Brief: Leave the pictures out. Transcribe exactly every line from the start of the records through the one containing "C8: 470nF (GND, VCC) -> 470nF (CV2, GND)".

Records excerpted from a collection:
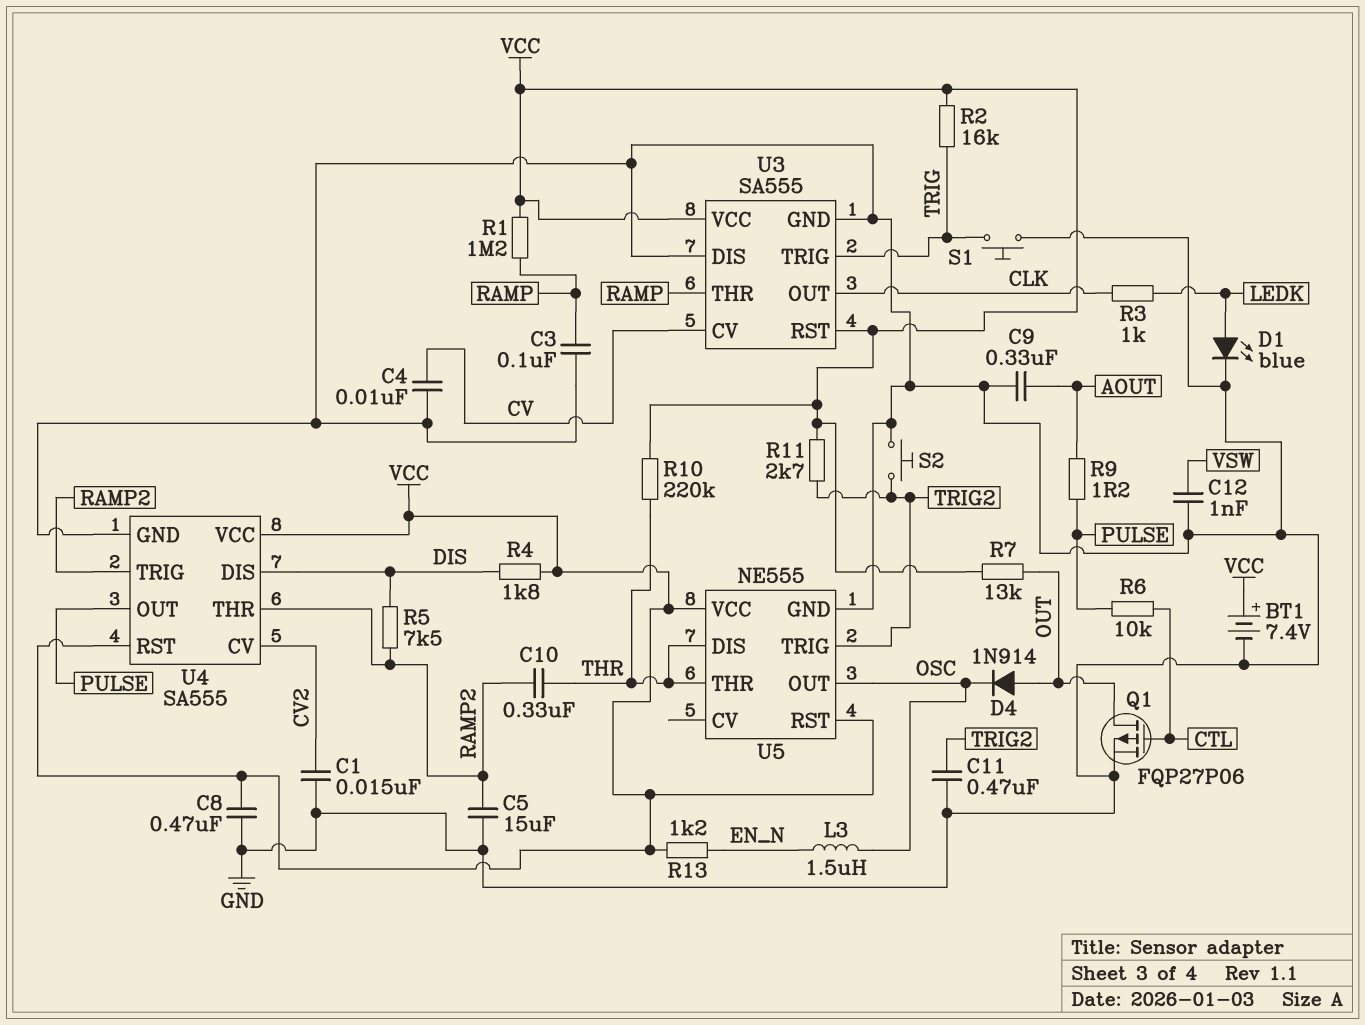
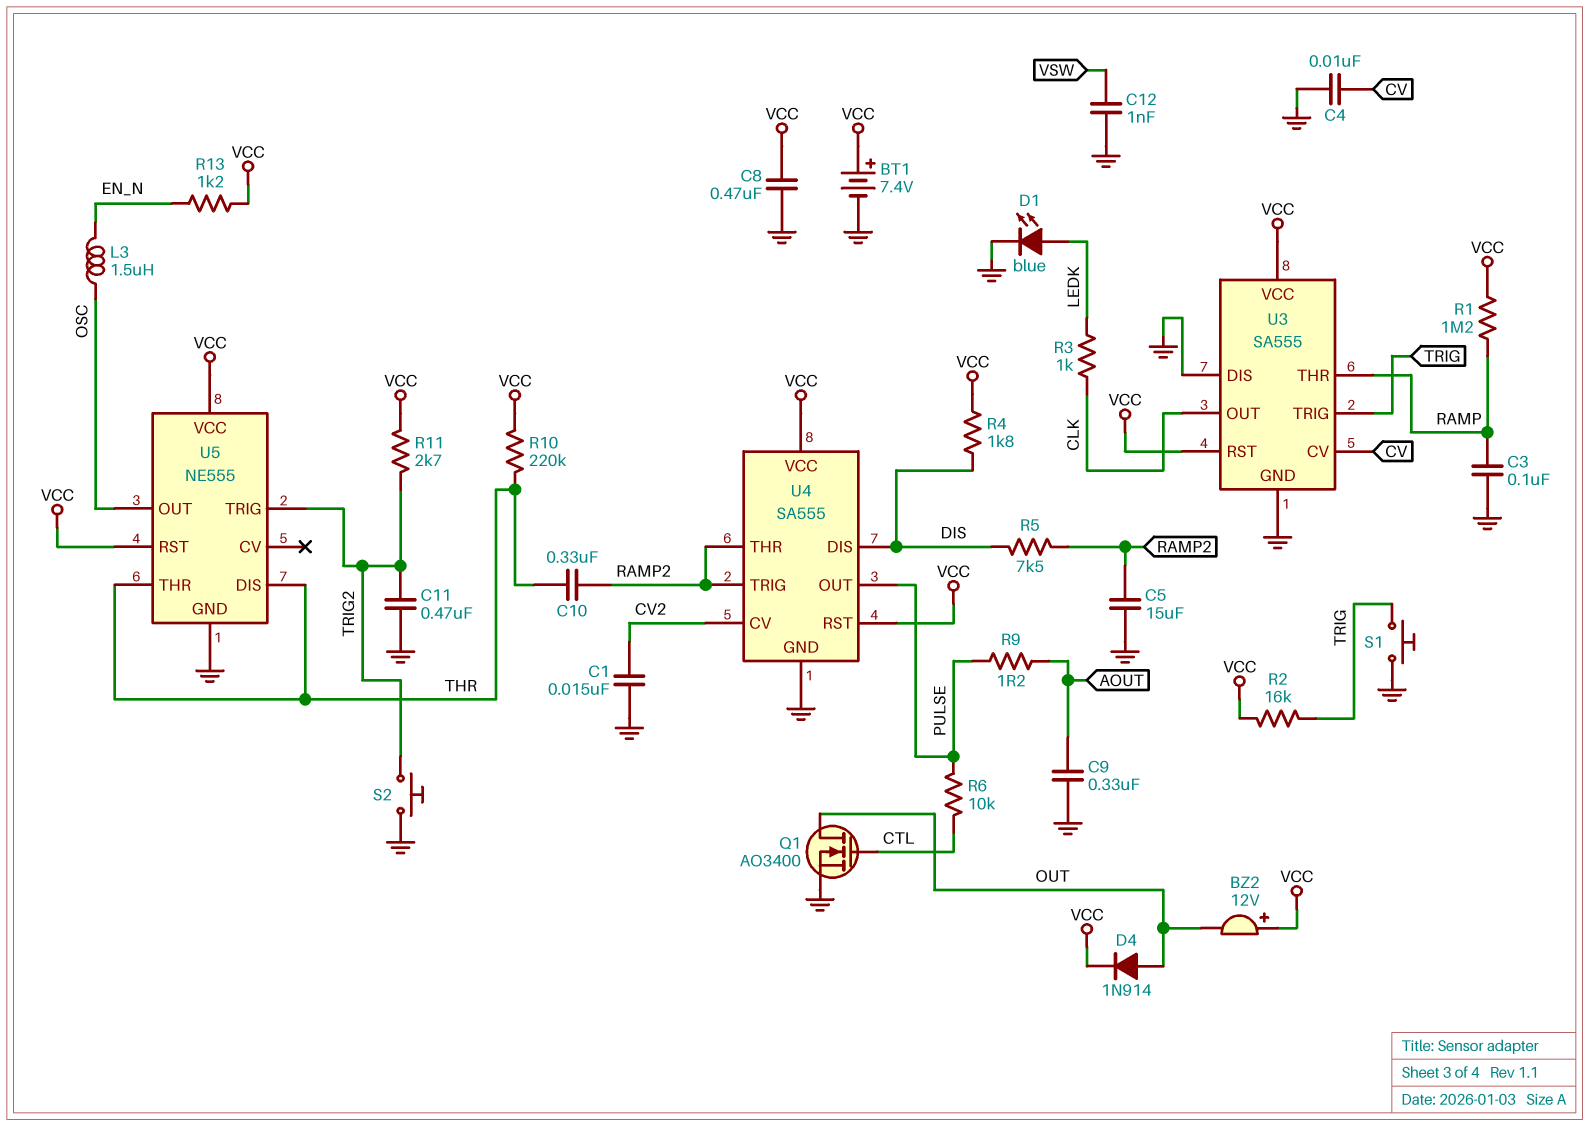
BZ2: none -> buzzer 12V (plus VCC, minus OUT)
D4: diode 1N914 (A OUT, K OSC) -> diode 1N914 (A OUT, K VCC)
Q1: PMOS FQP27P06 (G CTL, D OUT, S GND) -> NMOS AO3400 (G CTL, D OUT, S GND)
R7: 13k (OUT, VCC) -> none

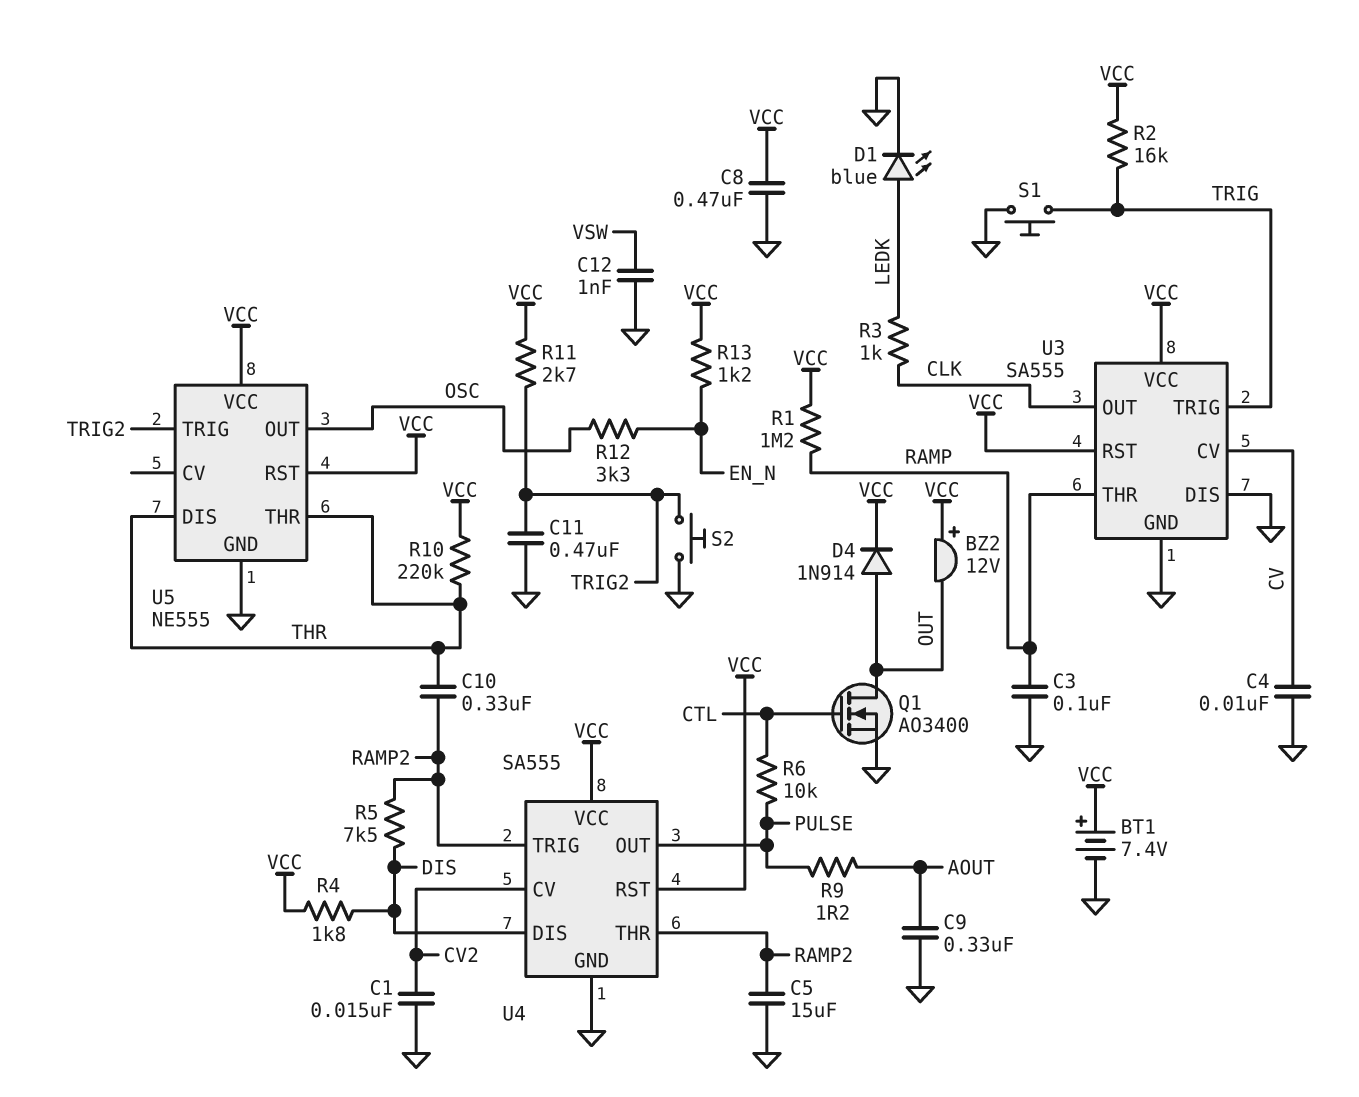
L3: 1.5uH (EN_N, OSC) -> none
R12: none -> 3.3k (EN_N, OSC)

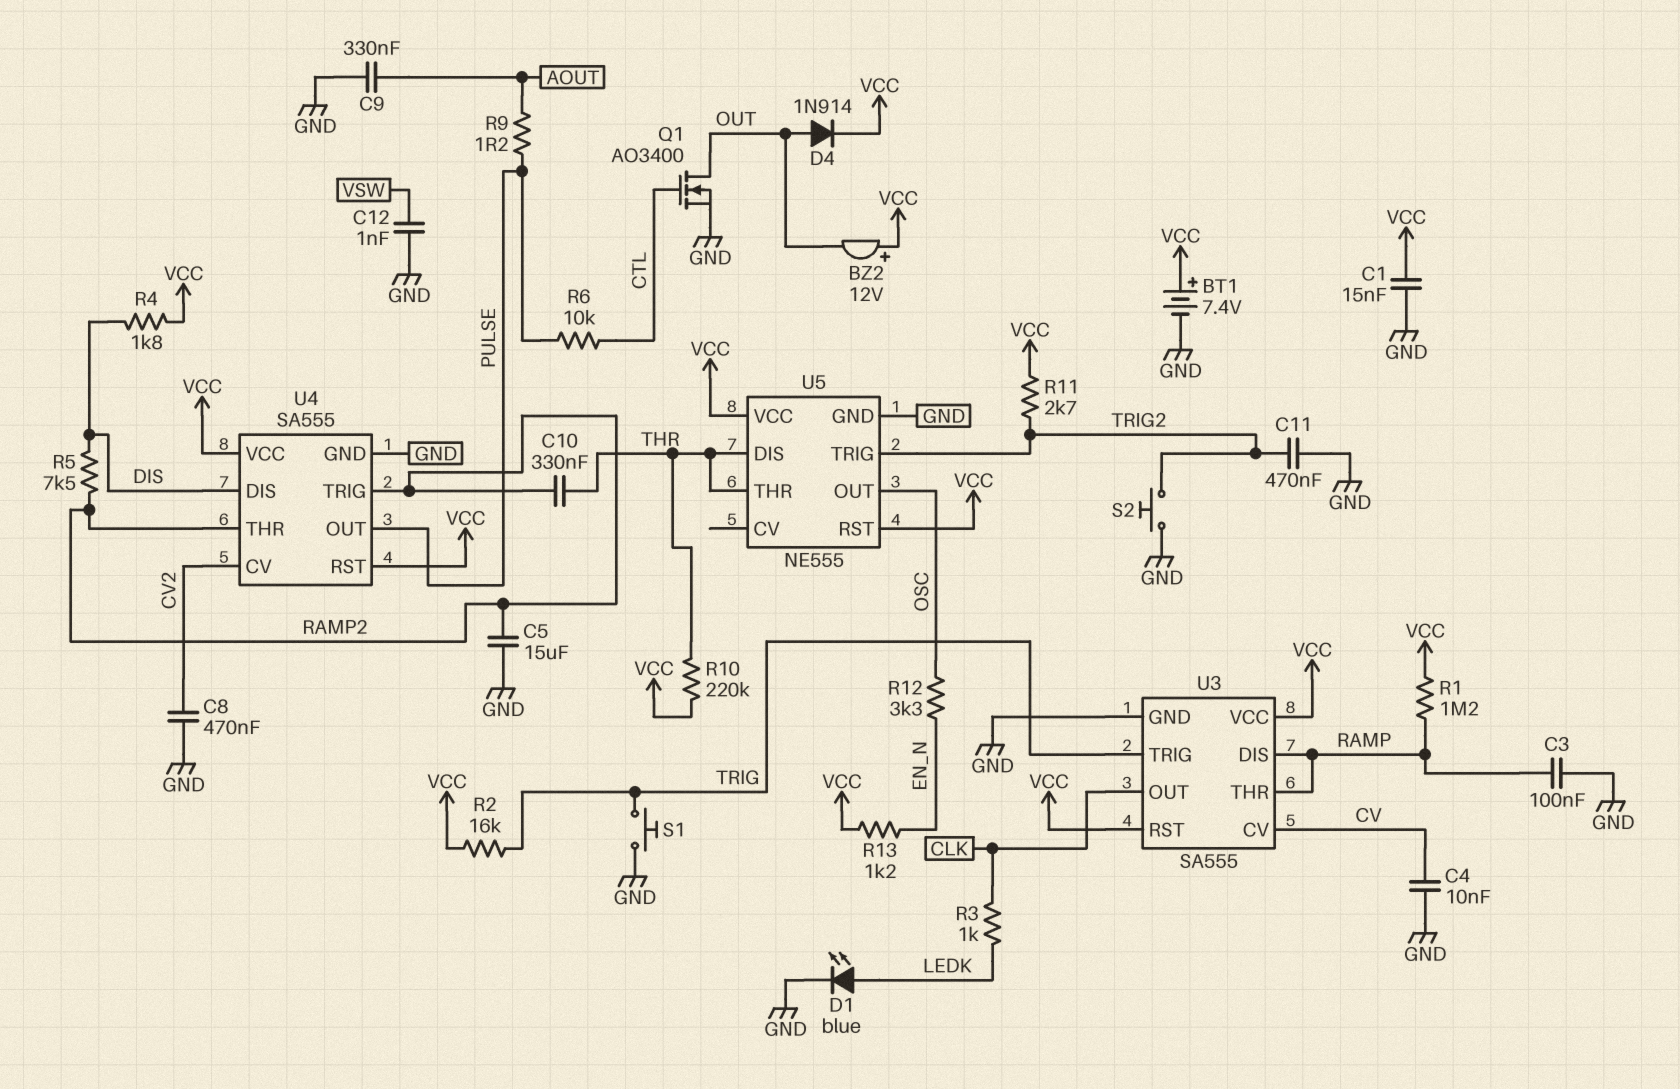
C1: 15nF (CV2, GND) -> 15nF (GND, VCC)
C8: 470nF (GND, VCC) -> 470nF (CV2, GND)
U3 pin DIS: GND -> RAMP

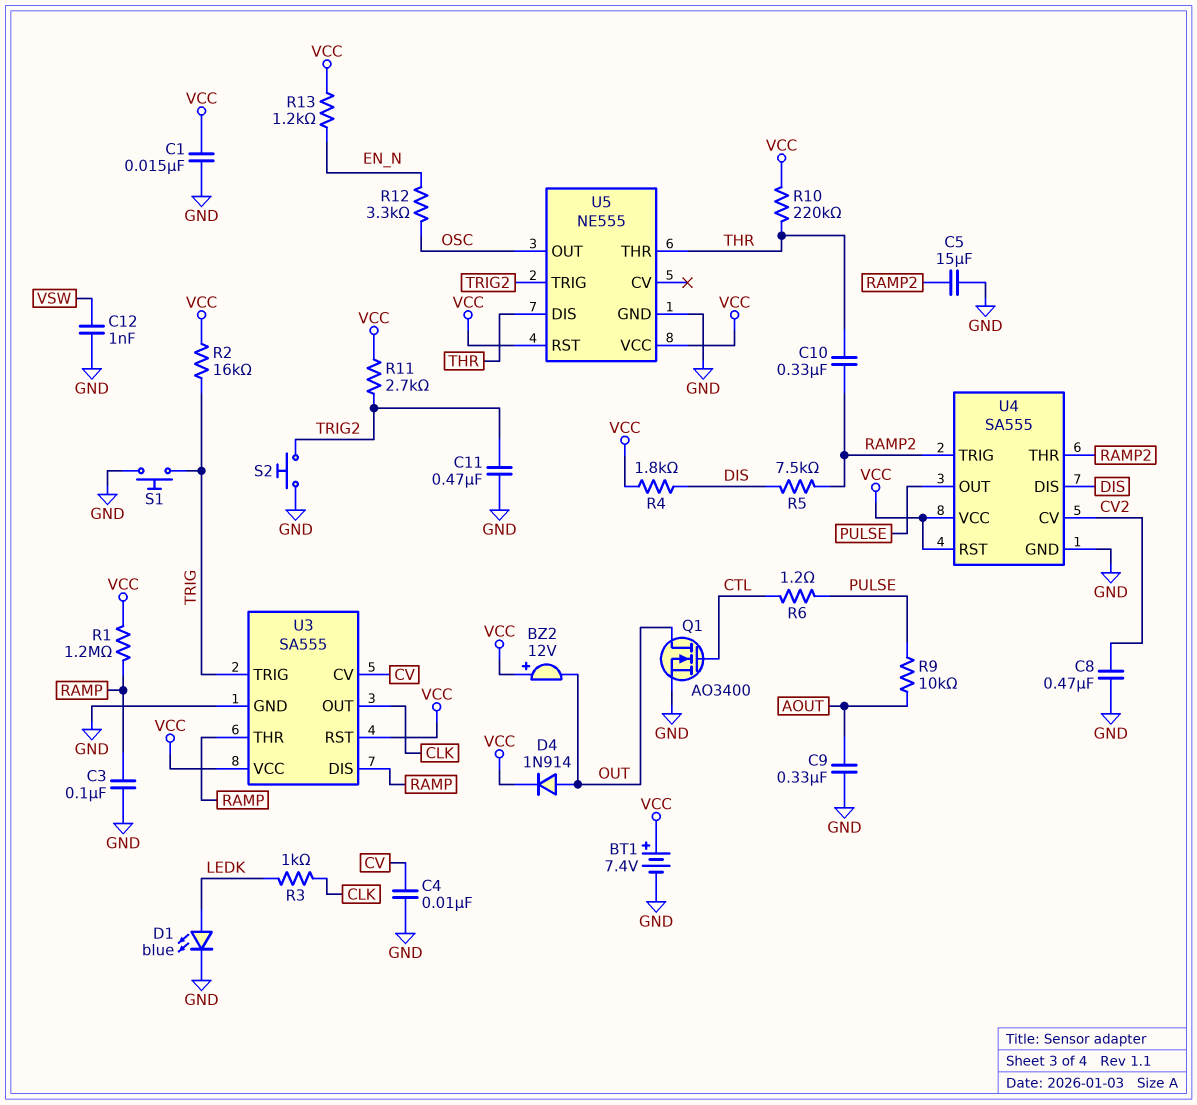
R6: 10k (CTL, PULSE) -> 1.2 (CTL, PULSE)
R9: 1.2 (AOUT, PULSE) -> 10k (AOUT, PULSE)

Your solution:
BZ2: none -> buzzer 12V (plus VCC, minus OUT)
D4: diode 1N914 (A OUT, K OSC) -> diode 1N914 (A OUT, K VCC)
Q1: PMOS FQP27P06 (G CTL, D OUT, S GND) -> NMOS AO3400 (G CTL, D OUT, S GND)
R7: 13k (OUT, VCC) -> none

L3: 1.5uH (EN_N, OSC) -> none
R12: none -> 3.3k (EN_N, OSC)

C1: 15nF (CV2, GND) -> 15nF (GND, VCC)
C8: 470nF (GND, VCC) -> 470nF (CV2, GND)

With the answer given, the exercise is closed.